___ GIVEN ENTRIES
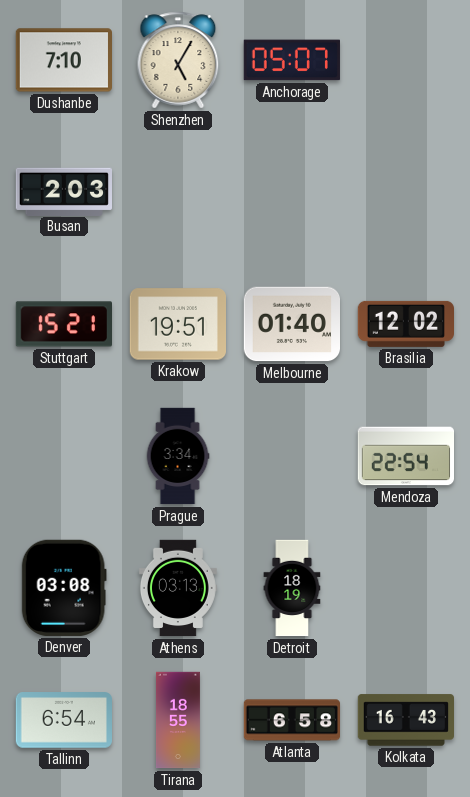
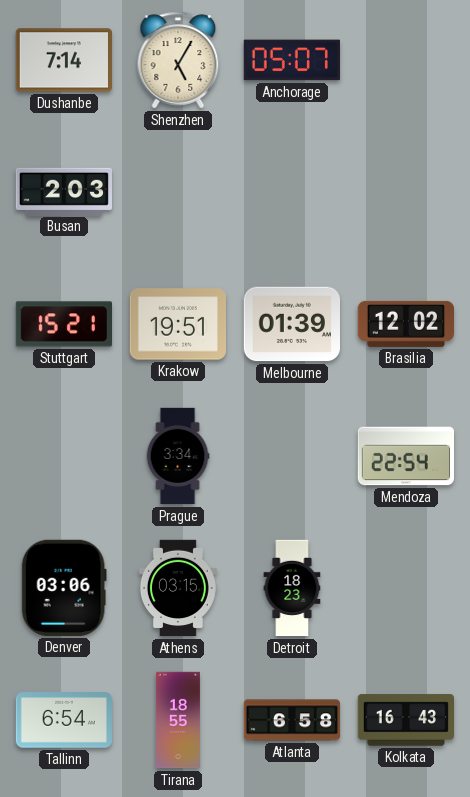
Dushanbe: 7:10 -> 7:14
Melbourne: 01:40 -> 01:39
Denver: 03:08 -> 03:06
Athens: 03:13 -> 03:15
Detroit: 18:19 -> 18:23
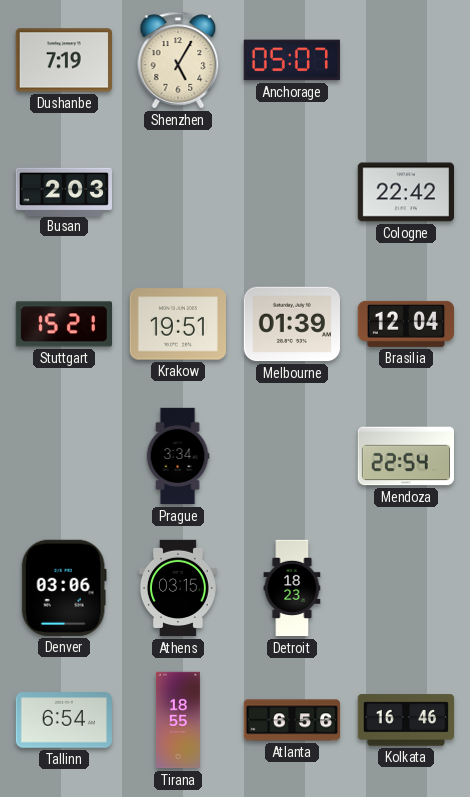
Dushanbe: 7:14 -> 7:19
Cologne: none -> 22:42
Brasilia: 12:02 -> 12:04
Atlanta: 6:58 -> 6:56
Kolkata: 16:43 -> 16:46
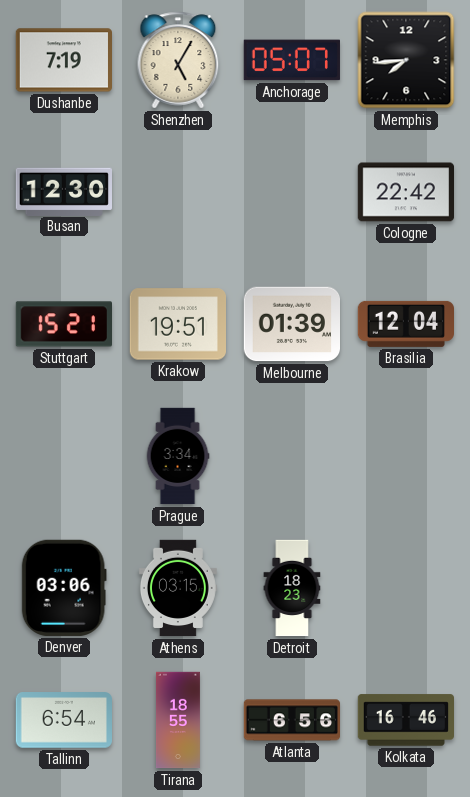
Memphis: none -> 7:44
Busan: 2:03 -> 12:30
Mendoza: 22:54 -> none
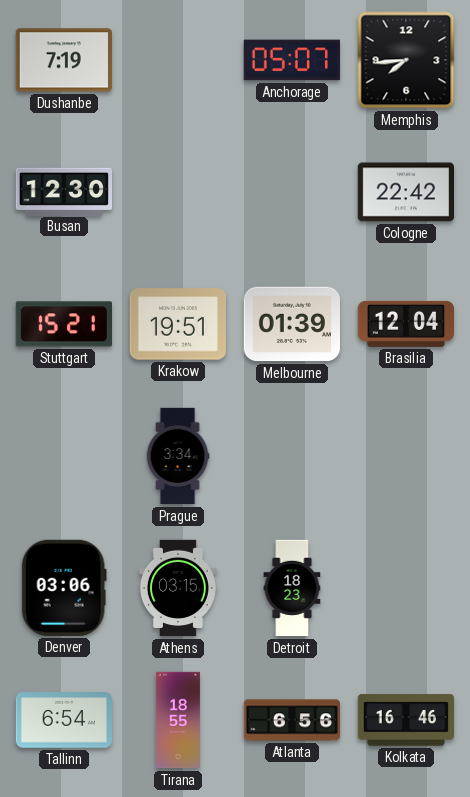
Shenzhen: 5:05 -> none
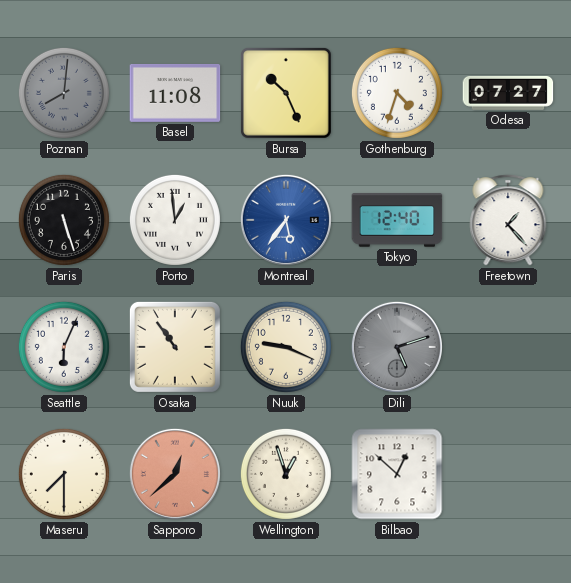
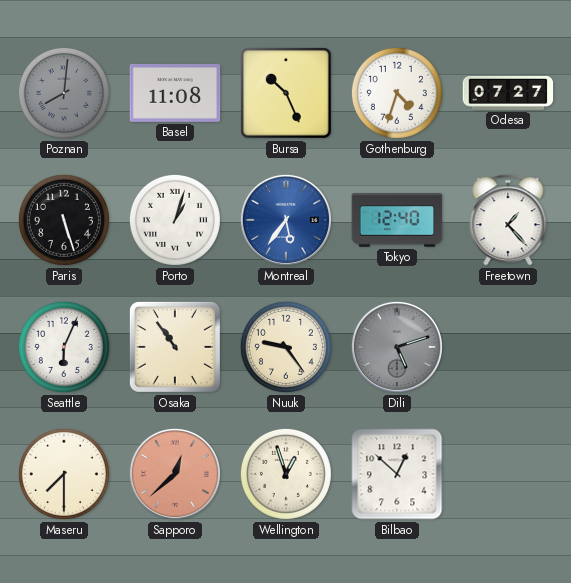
Porto: 12:59 -> 1:03
Nuuk: 9:19 -> 9:24
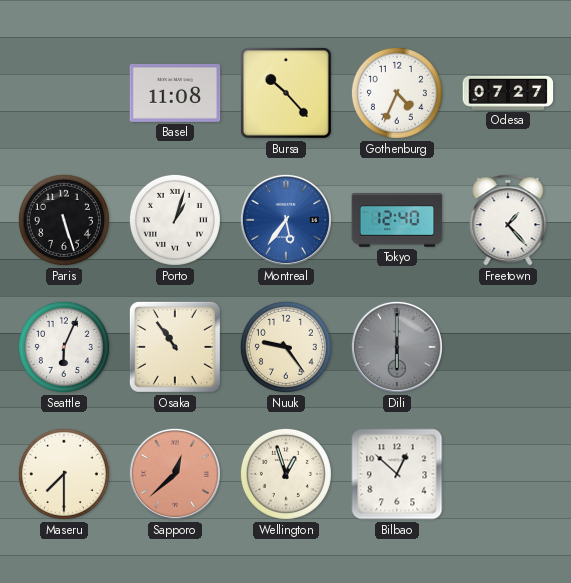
Poznan: 8:01 -> none
Bursa: 10:26 -> 10:23
Gothenburg: 4:33 -> 4:34
Dili: 5:12 -> 6:00
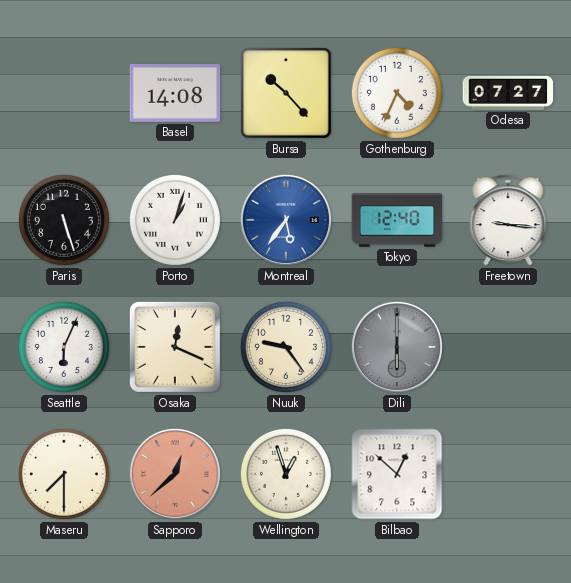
Basel: 11:08 -> 14:08
Freetown: 1:23 -> 9:16
Osaka: 10:54 -> 12:19
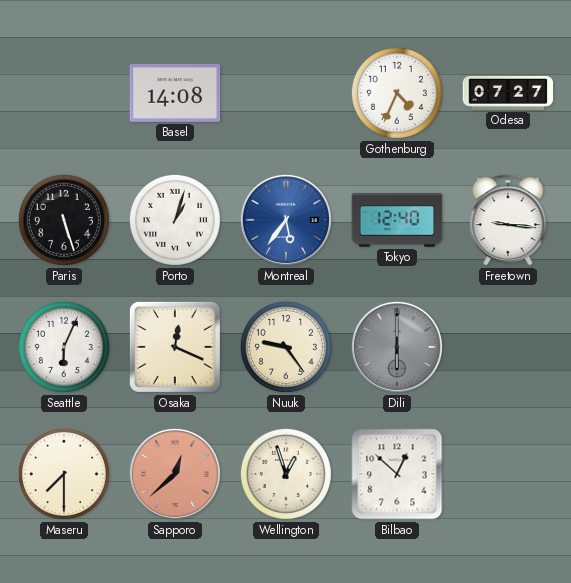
Bursa: 10:23 -> none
______
--- TASK BRIEF ---
Recast the lines of the records above as a numbered list, skipping any blank lines. Leave the pictures out of your answer.

--- RESULT FOR THIS TASK ---
1. Dushanbe: 7:10 -> 7:14
2. Melbourne: 01:40 -> 01:39
3. Denver: 03:08 -> 03:06
4. Athens: 03:13 -> 03:15
5. Detroit: 18:19 -> 18:23
6. Dushanbe: 7:14 -> 7:19
7. Cologne: none -> 22:42
8. Brasilia: 12:02 -> 12:04
9. Atlanta: 6:58 -> 6:56
10. Kolkata: 16:43 -> 16:46
11. Memphis: none -> 7:44
12. Busan: 2:03 -> 12:30
13. Mendoza: 22:54 -> none
14. Shenzhen: 5:05 -> none
15. Porto: 12:59 -> 1:03
16. Nuuk: 9:19 -> 9:24
17. Poznan: 8:01 -> none
18. Bursa: 10:26 -> 10:23
19. Gothenburg: 4:33 -> 4:34
20. Dili: 5:12 -> 6:00
21. Basel: 11:08 -> 14:08
22. Freetown: 1:23 -> 9:16
23. Osaka: 10:54 -> 12:19
24. Bursa: 10:23 -> none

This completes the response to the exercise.